**Directive**:
The expected output is each line below containing "cone", copied in full.

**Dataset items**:
------------------------

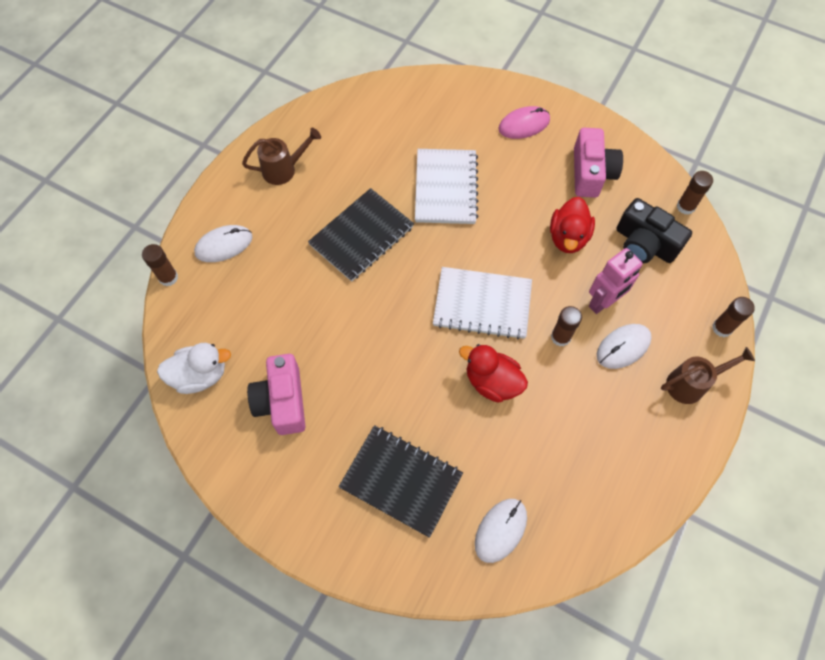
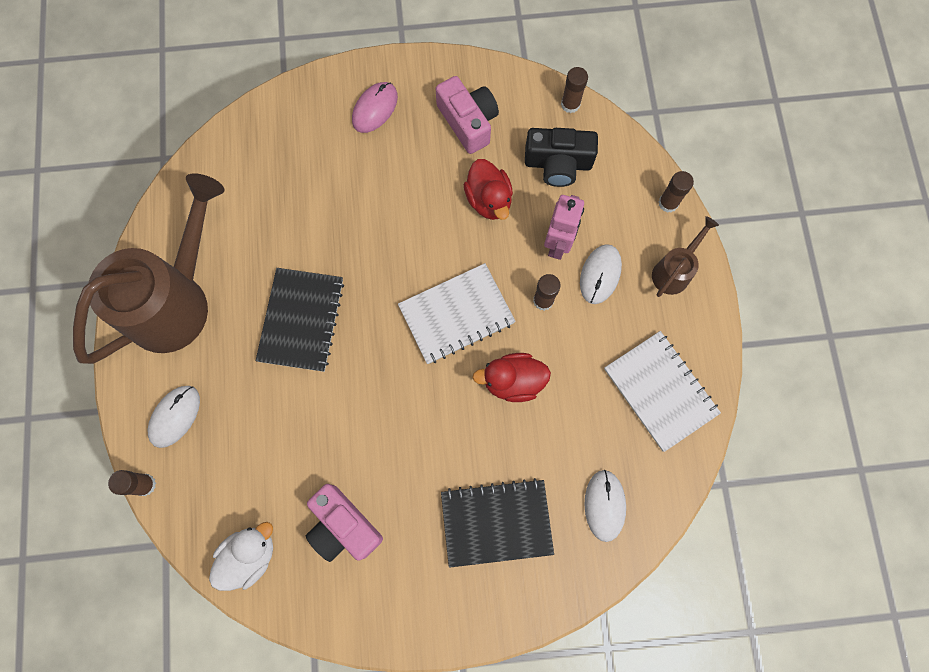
camera: 35 degrees left, 10 degrees up
brown watering can [242,128,321,185] -> brown watering can [73,173,225,364], size x2.20
white notebook [415,149,479,224] -> white notebook moved to [604,331,721,452]

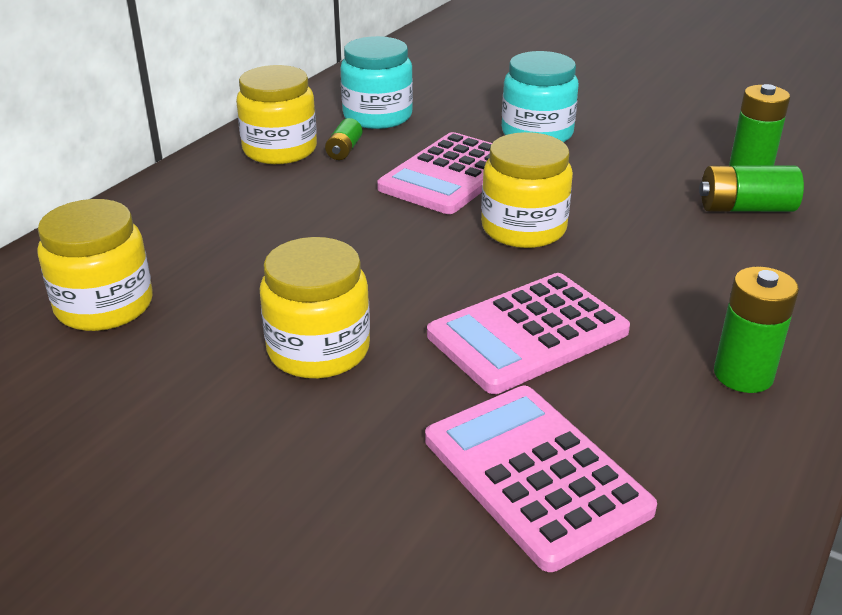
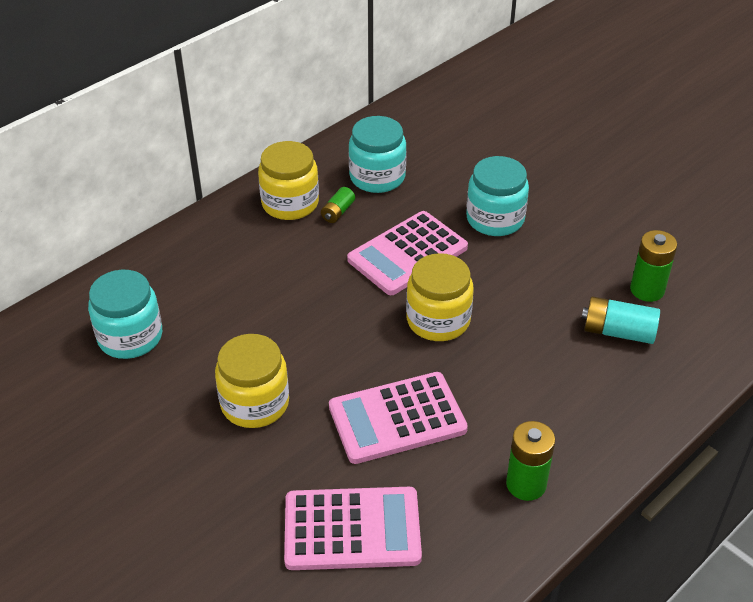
camera: 15 degrees right, 10 degrees up
yellow jar [37,199,153,331] -> turquoise jar [88,270,162,359]
pink calculator [425,386,657,572] -> pink calculator turned 105 degrees clockwise [284,487,422,570]
green battery [699,166,804,212] -> turquoise battery [582,296,660,344]

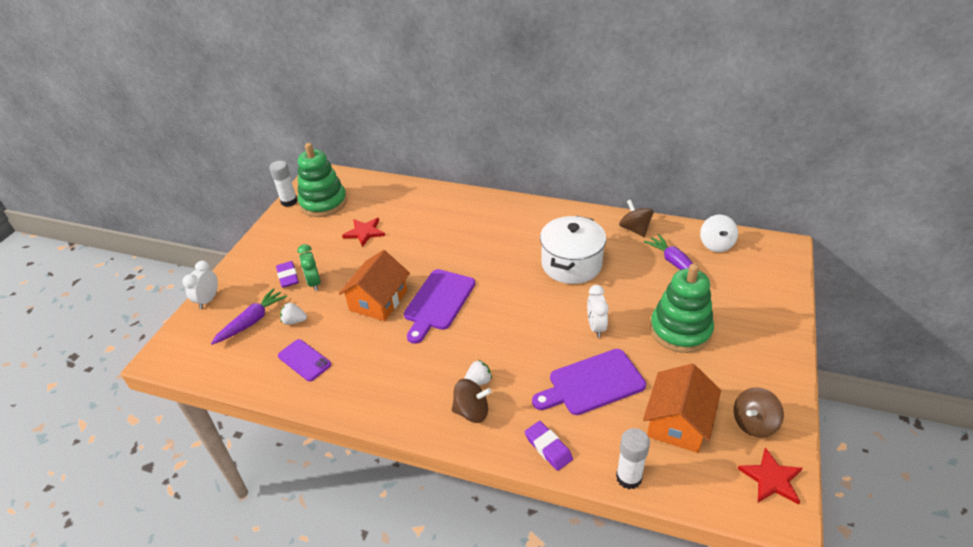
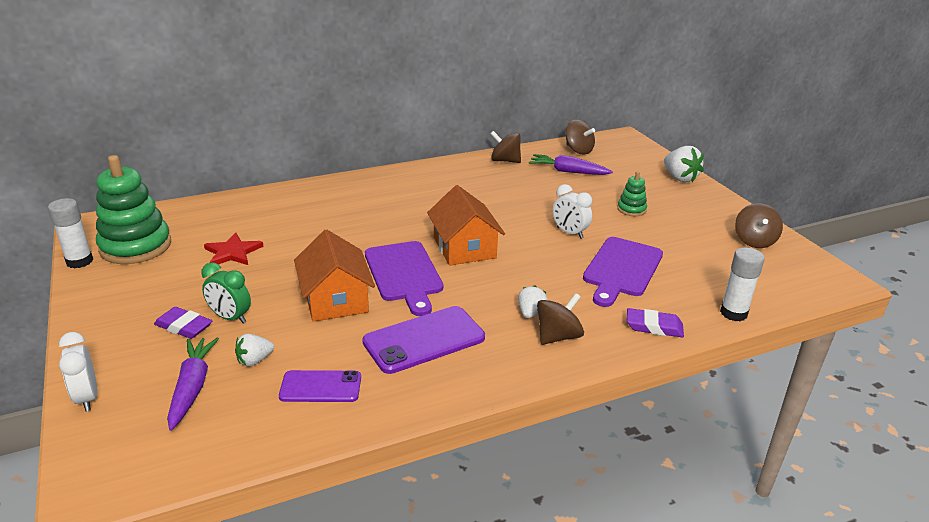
camera: 45 degrees left, 10 degrees down
white pot [540,216,606,284] -> none
orange house [643,364,721,453] -> orange house moved to [427,185,505,266]
green stacking toy [650,263,714,353] -> green stacking toy [617,171,647,216], size x0.48
white spinning top [700,215,738,252] -> brown spinning top [565,120,595,155]
red star [738,447,803,504] -> none
none -> purple phone [362,306,485,374]
none -> white strawberry [664,146,704,182]

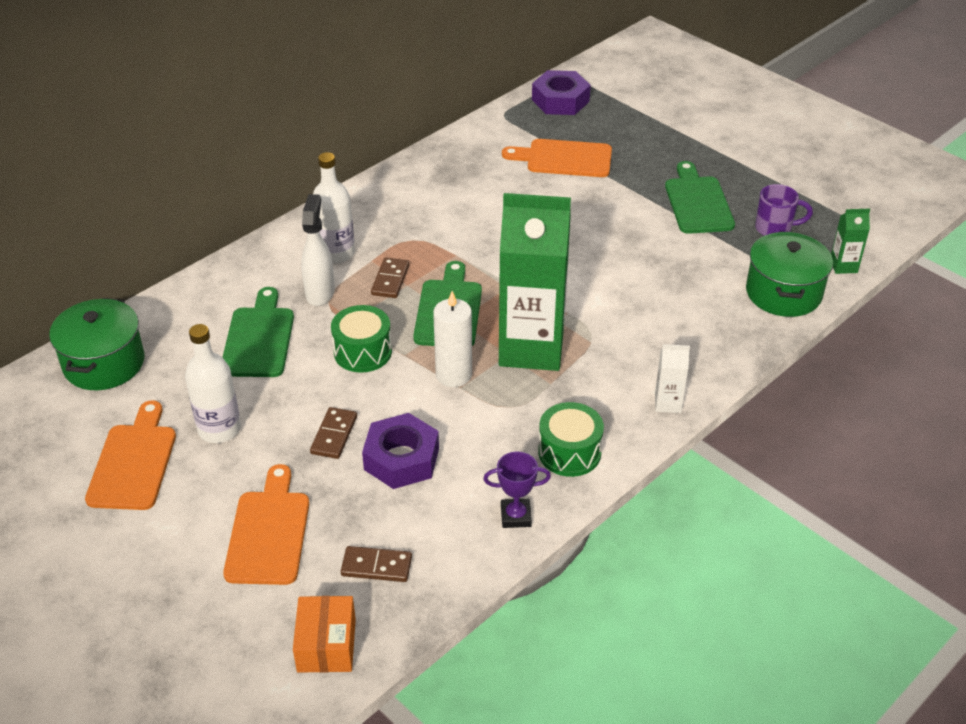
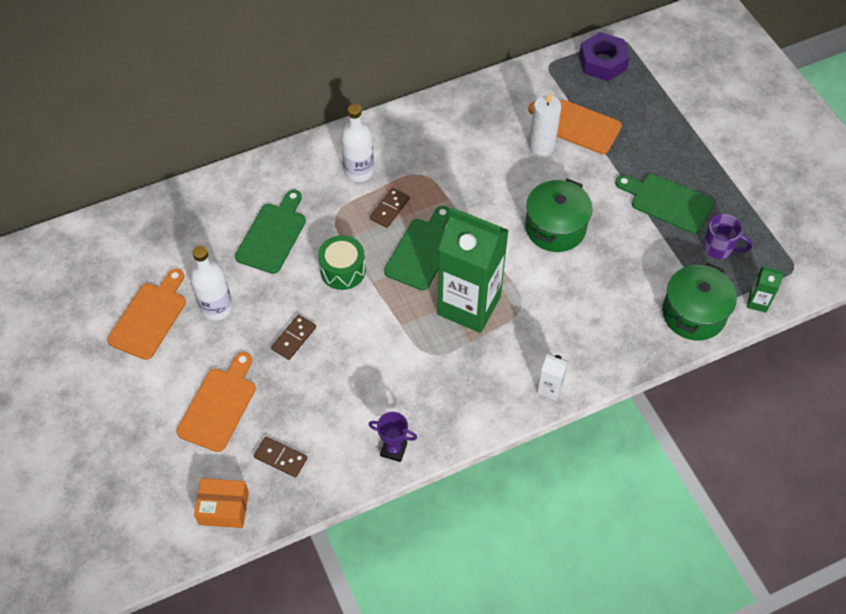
camera: 20 degrees right, 15 degrees up
green pot [49,298,145,390] -> green pot moved to [525,178,593,252]
orange box [293,596,356,672] -> orange box turned 75 degrees clockwise [194,478,249,528]
white spray bottle [301,194,335,306] -> none
purple nut [362,413,439,489] -> none
white candle [433,291,472,387] -> white candle moved to [529,93,562,156]
green drum [538,402,604,477] -> none
green cutting board [665,161,735,234] -> green cutting board turned 75 degrees counterclockwise [615,174,714,234]

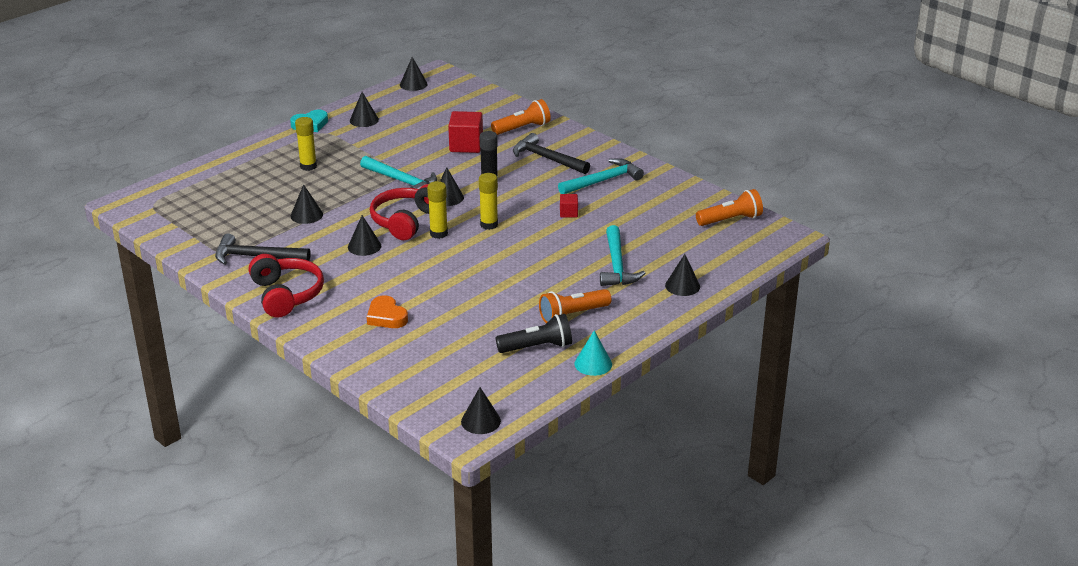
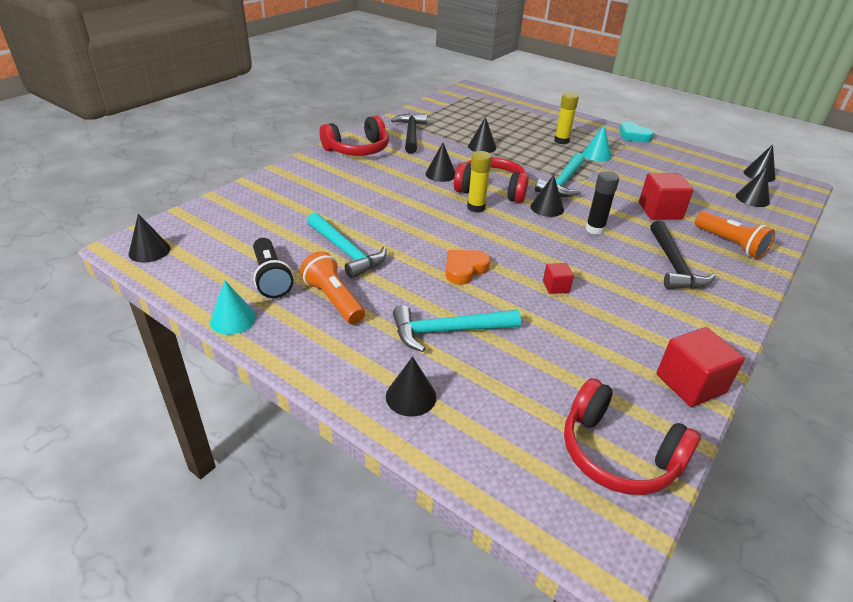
camera: 80 degrees right, 5 degrees up
black cone [350,92,379,127] -> black cone moved to [736,167,770,207]
orange heart [367,295,408,328] -> orange heart moved to [445,250,490,285]
yellow glue stick [479,173,498,230] -> none
black hammer [513,133,590,174] -> black hammer turned 150 degrees clockwise [650,220,716,289]
turquoise hammer [558,158,644,194] -> turquoise hammer moved to [307,212,387,278]
orange flashlight [696,189,763,226] -> red headphones [564,378,701,495]
none -> turquoise cone [583,125,611,161]
none -> red cube [657,327,745,407]

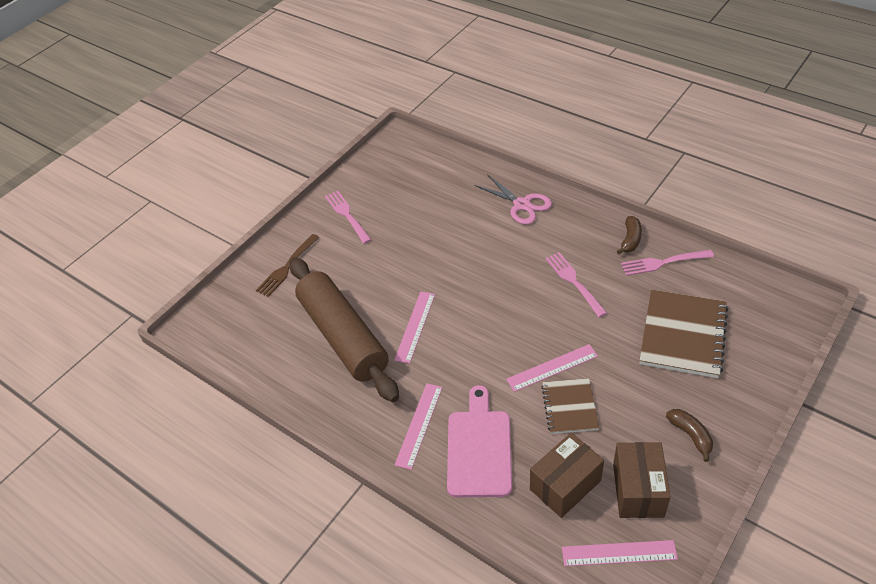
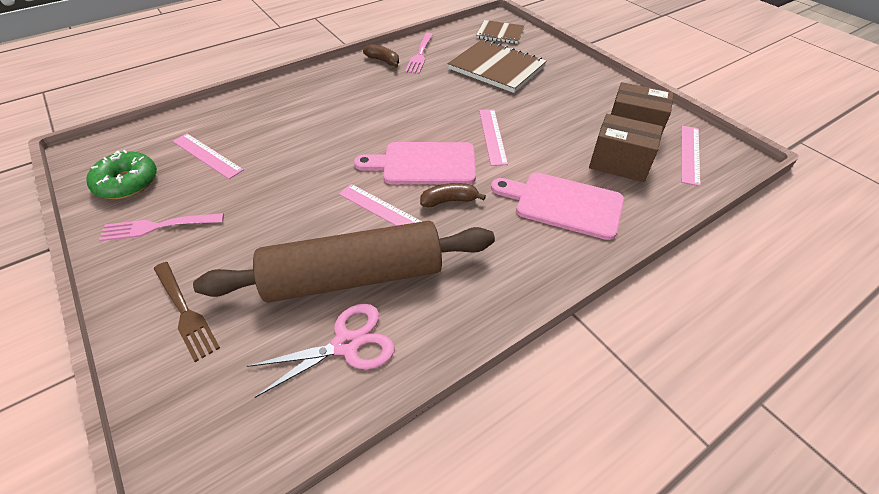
camera: 75 degrees left, 0 degrees up
pink ruler [395,383,443,470] -> pink ruler moved to [173,133,244,179]
pink scissors [474,174,552,224] -> pink scissors moved to [247,303,395,398]
brown box [530,433,604,518] -> brown box turned 45 degrees counterclockwise [589,114,663,182]
brown notebook [541,378,599,434] -> brown notebook moved to [476,20,525,44]
pink fork [545,252,607,317] -> none
brown banana [666,409,713,462] -> brown banana moved to [420,183,486,207]
none -> green donut [86,150,157,199]
none -> pink cutting board [354,142,476,184]

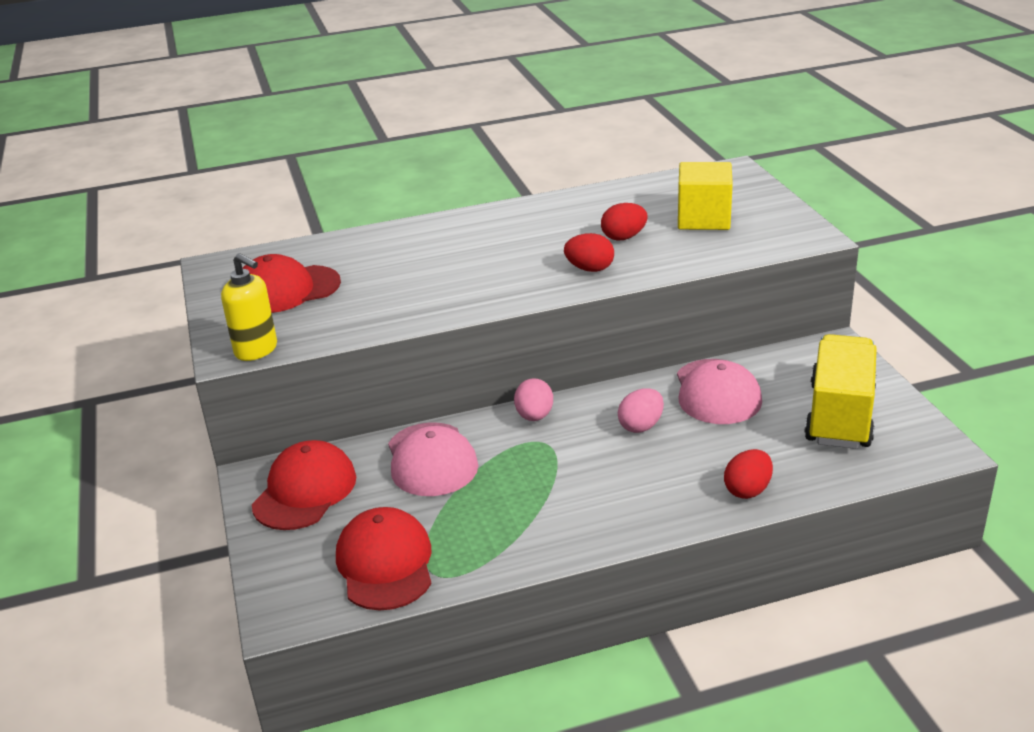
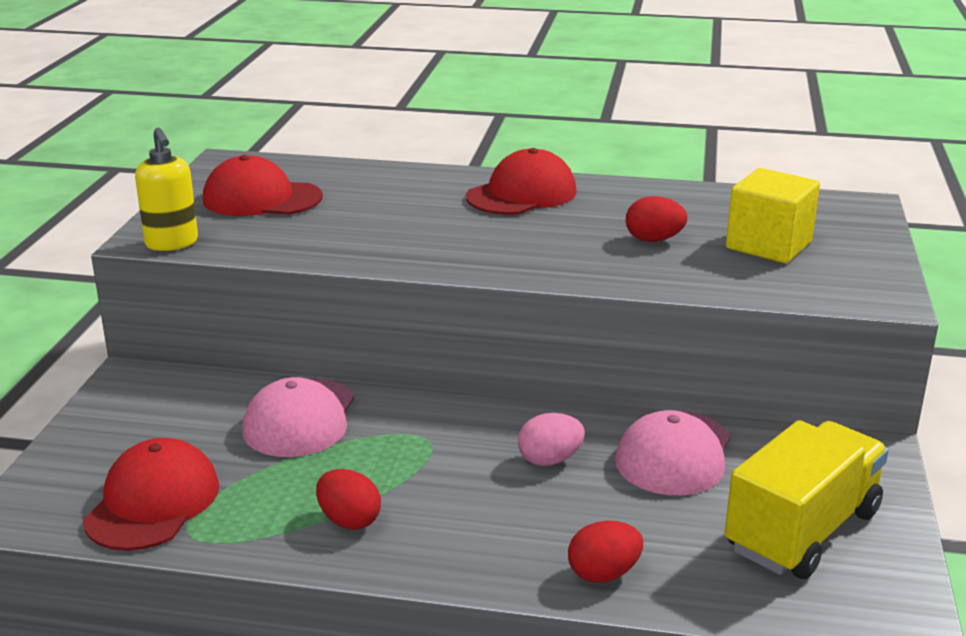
camera: 25 degrees right, 5 degrees down
red cap [252,440,356,530] -> red cap moved to [466,148,577,215]
pink egg [514,378,553,421] -> none
red egg [564,233,614,272] -> red egg moved to [316,469,381,530]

------------------------

**Response to this task**:
black cone [350,92,379,127] -> black cone moved to [736,167,770,207]
none -> turquoise cone [583,125,611,161]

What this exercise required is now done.